Work to do:
Count the lines in the data below that contain the string "kern". Give only that number.

Collection entries
□ □ □ □ □ □ □
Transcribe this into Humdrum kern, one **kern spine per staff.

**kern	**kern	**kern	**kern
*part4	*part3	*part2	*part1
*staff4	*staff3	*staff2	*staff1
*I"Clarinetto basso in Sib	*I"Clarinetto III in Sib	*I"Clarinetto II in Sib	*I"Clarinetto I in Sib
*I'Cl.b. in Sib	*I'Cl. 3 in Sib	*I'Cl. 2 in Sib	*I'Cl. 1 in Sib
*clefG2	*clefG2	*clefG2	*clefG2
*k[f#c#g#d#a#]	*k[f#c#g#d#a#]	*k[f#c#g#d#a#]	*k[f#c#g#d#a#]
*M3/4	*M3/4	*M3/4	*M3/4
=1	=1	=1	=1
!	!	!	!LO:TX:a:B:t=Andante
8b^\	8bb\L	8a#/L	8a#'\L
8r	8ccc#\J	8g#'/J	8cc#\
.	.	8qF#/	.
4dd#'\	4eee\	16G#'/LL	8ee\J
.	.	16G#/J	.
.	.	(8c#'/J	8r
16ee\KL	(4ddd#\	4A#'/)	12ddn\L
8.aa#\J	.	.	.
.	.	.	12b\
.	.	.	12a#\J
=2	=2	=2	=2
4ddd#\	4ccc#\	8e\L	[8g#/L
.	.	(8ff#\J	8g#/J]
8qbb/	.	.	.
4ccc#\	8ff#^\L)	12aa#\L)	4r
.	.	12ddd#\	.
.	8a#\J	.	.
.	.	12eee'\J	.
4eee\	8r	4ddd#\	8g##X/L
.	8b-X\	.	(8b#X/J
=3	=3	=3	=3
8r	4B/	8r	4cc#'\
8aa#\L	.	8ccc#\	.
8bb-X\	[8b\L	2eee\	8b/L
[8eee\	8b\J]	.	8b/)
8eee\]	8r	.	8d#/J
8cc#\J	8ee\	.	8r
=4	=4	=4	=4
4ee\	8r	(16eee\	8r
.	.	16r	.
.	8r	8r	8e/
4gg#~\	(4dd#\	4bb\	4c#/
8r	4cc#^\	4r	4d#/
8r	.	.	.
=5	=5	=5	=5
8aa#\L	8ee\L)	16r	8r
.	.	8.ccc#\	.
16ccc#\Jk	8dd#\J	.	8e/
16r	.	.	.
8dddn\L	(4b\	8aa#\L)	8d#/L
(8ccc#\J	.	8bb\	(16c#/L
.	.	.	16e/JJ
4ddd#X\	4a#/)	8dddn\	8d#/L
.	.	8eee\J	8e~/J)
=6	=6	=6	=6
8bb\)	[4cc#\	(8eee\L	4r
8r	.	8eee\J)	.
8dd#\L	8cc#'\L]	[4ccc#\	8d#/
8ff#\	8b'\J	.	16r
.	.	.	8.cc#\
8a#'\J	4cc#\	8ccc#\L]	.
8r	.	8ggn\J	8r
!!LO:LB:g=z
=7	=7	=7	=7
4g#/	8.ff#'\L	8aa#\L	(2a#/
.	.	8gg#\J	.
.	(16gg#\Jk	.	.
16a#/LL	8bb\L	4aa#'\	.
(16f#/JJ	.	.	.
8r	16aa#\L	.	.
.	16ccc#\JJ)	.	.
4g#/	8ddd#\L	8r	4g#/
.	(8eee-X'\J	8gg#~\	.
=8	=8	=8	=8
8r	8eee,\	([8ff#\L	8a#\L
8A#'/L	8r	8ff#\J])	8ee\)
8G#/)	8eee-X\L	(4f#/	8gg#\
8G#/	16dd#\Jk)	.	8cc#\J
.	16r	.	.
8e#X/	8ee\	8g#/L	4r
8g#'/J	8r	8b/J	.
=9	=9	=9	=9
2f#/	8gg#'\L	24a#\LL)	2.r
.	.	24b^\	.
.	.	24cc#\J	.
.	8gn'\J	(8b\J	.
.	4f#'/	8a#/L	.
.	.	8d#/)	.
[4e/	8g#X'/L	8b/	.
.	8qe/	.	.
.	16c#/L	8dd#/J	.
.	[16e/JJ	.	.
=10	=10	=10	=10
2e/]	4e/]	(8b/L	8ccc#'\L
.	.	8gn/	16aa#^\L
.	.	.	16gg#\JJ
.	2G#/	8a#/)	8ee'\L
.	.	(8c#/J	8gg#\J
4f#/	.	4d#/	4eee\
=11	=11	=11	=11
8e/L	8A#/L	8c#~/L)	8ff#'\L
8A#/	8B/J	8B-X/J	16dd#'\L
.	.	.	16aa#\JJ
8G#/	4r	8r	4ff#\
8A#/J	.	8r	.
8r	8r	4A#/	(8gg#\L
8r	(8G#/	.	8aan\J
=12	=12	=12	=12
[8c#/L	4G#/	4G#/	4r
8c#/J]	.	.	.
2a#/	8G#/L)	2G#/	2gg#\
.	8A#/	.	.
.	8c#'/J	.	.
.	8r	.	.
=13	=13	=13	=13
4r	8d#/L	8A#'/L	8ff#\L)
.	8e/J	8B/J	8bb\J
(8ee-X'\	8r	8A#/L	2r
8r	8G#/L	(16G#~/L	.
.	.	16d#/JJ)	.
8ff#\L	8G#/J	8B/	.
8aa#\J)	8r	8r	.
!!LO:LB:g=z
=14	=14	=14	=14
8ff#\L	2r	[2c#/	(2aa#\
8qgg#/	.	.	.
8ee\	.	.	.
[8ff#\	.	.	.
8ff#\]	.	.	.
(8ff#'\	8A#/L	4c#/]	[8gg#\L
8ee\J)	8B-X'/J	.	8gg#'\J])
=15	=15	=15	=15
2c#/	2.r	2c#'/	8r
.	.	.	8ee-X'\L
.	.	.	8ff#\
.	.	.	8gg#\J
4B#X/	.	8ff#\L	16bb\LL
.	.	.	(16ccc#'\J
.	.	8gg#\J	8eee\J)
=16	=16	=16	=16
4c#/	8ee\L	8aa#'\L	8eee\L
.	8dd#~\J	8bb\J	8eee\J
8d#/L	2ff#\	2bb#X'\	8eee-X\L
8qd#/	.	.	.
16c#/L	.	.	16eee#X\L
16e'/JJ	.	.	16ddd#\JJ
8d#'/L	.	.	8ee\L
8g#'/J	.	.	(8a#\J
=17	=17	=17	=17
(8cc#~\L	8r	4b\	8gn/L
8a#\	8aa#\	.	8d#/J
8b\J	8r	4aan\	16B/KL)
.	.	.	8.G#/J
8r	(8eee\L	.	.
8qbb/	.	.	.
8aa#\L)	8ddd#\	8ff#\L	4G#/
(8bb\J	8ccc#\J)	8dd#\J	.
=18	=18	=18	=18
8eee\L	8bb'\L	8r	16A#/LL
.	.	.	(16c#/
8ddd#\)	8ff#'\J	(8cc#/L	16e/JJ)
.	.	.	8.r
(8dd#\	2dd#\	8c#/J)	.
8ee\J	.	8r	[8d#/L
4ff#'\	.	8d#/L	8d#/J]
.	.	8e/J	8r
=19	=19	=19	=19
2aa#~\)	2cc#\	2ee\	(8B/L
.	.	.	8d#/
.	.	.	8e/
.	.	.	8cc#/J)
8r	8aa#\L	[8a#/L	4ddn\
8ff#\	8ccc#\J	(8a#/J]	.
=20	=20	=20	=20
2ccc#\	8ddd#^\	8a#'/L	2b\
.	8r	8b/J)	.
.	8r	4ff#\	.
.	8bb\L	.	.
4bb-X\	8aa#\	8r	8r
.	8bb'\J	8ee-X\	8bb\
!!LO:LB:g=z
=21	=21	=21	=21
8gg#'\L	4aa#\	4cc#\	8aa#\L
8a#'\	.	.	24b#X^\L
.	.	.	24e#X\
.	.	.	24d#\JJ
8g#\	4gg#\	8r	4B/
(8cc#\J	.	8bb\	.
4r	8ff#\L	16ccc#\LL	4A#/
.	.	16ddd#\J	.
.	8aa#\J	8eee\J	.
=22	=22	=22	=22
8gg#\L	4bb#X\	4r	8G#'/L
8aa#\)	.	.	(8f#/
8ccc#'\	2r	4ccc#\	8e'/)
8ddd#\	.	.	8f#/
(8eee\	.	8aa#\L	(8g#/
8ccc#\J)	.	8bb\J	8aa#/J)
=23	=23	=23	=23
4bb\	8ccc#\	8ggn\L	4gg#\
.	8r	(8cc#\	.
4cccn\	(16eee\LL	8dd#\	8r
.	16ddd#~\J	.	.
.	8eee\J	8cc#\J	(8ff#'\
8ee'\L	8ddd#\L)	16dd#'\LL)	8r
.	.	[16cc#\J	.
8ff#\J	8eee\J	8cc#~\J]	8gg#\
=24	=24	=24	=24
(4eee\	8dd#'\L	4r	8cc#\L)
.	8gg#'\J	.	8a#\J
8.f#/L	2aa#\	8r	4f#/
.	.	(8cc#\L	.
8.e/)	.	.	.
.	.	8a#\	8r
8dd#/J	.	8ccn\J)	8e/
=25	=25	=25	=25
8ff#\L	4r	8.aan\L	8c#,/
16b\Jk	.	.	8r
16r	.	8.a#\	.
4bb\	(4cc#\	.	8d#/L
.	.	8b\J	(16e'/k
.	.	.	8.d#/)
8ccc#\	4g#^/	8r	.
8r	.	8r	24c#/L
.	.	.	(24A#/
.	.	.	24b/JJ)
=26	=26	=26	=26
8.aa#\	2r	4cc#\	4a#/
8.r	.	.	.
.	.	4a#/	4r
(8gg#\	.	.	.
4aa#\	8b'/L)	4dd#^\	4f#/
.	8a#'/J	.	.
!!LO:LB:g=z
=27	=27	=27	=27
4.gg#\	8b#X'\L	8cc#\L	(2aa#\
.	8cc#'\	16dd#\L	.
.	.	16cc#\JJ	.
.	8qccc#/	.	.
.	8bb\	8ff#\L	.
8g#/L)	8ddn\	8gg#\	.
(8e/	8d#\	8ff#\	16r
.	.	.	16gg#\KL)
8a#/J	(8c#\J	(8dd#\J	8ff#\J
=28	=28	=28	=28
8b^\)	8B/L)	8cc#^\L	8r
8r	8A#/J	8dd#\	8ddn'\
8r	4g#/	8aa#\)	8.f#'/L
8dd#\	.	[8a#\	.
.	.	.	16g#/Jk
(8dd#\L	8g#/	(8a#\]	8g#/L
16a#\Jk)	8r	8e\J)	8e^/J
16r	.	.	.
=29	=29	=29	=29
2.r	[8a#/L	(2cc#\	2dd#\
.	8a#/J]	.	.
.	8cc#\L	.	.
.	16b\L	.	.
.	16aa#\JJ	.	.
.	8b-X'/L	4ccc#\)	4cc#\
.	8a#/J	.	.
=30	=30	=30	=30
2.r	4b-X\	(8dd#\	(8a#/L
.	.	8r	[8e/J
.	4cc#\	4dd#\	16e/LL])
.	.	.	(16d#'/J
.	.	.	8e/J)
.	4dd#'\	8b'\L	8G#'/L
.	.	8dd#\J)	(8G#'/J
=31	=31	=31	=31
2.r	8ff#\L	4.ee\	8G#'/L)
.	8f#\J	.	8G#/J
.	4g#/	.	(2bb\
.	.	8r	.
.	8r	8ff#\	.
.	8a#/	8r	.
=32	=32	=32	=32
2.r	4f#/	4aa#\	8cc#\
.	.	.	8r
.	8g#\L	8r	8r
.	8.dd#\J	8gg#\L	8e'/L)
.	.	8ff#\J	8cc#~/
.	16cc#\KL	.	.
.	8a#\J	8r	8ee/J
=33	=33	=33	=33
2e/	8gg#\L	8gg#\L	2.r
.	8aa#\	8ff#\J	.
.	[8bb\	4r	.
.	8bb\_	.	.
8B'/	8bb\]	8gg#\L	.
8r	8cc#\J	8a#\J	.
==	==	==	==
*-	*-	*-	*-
□ □ □ □ □ □ □
Problem solution:
2